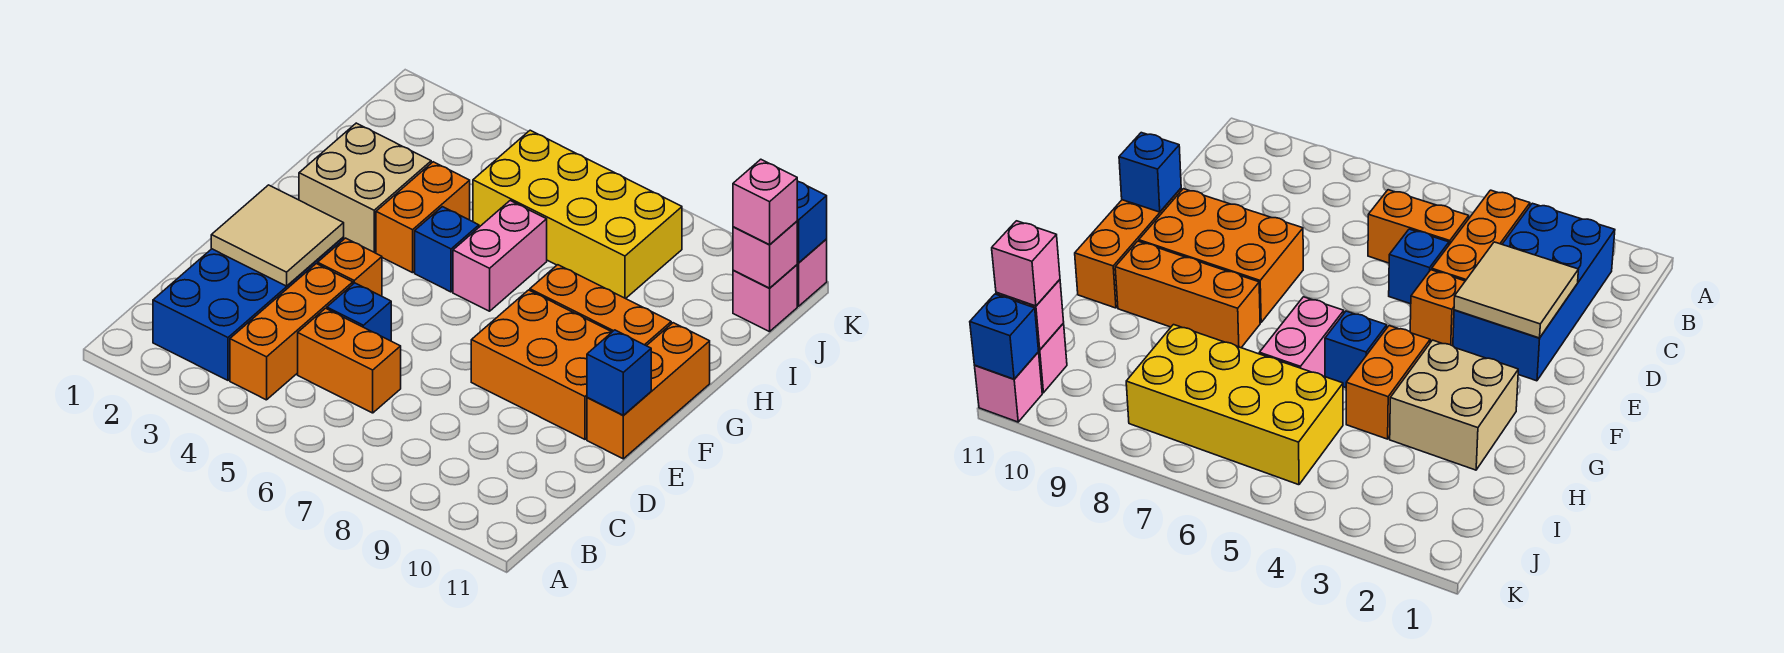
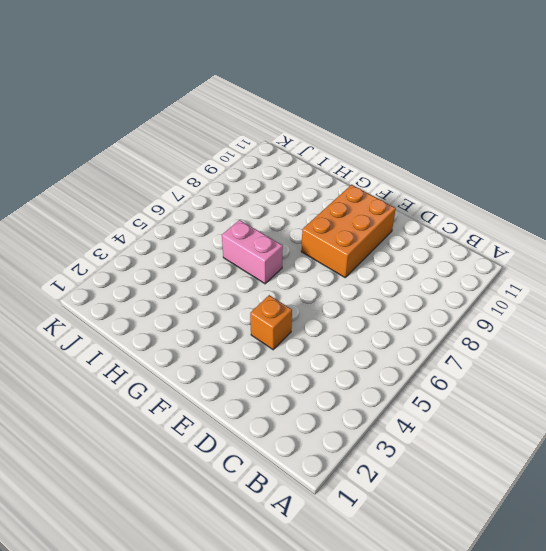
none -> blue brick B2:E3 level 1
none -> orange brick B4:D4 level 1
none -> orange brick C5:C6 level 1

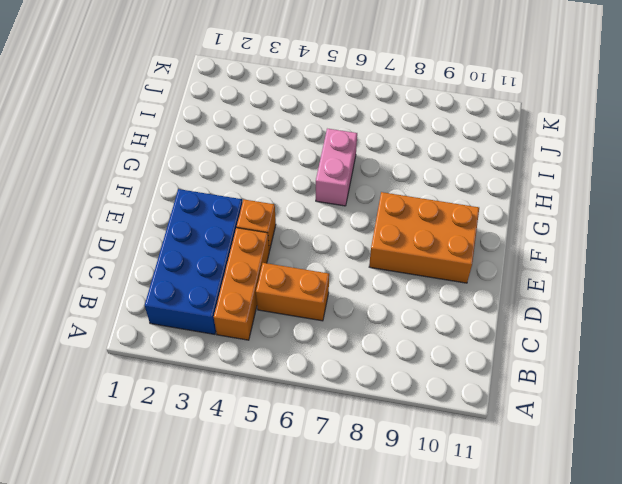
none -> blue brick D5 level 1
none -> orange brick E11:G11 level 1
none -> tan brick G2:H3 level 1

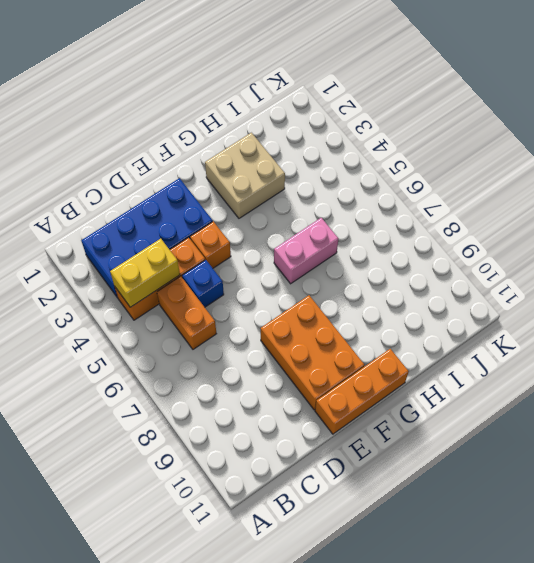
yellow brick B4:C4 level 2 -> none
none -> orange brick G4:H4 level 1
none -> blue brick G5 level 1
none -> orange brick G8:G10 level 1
◇ ◇ ◇
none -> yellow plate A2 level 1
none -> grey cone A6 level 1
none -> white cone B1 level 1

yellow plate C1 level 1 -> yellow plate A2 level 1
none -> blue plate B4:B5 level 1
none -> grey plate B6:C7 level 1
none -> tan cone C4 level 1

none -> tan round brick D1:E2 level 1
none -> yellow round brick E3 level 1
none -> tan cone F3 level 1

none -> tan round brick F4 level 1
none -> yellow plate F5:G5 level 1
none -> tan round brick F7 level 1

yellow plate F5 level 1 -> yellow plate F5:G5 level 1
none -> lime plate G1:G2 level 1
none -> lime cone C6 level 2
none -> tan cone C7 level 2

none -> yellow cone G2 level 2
◇ ◇ ◇
**Goal of the exercise:** Above are the records. Print exactly, and only, the lines from the line with "yellow plate C1" to the line with "none -> tan cone F3 level 1", both inclusive.

**Solution to the exercise:**
yellow plate C1 level 1 -> yellow plate A2 level 1
none -> blue plate B4:B5 level 1
none -> grey plate B6:C7 level 1
none -> tan cone C4 level 1

none -> tan round brick D1:E2 level 1
none -> yellow round brick E3 level 1
none -> tan cone F3 level 1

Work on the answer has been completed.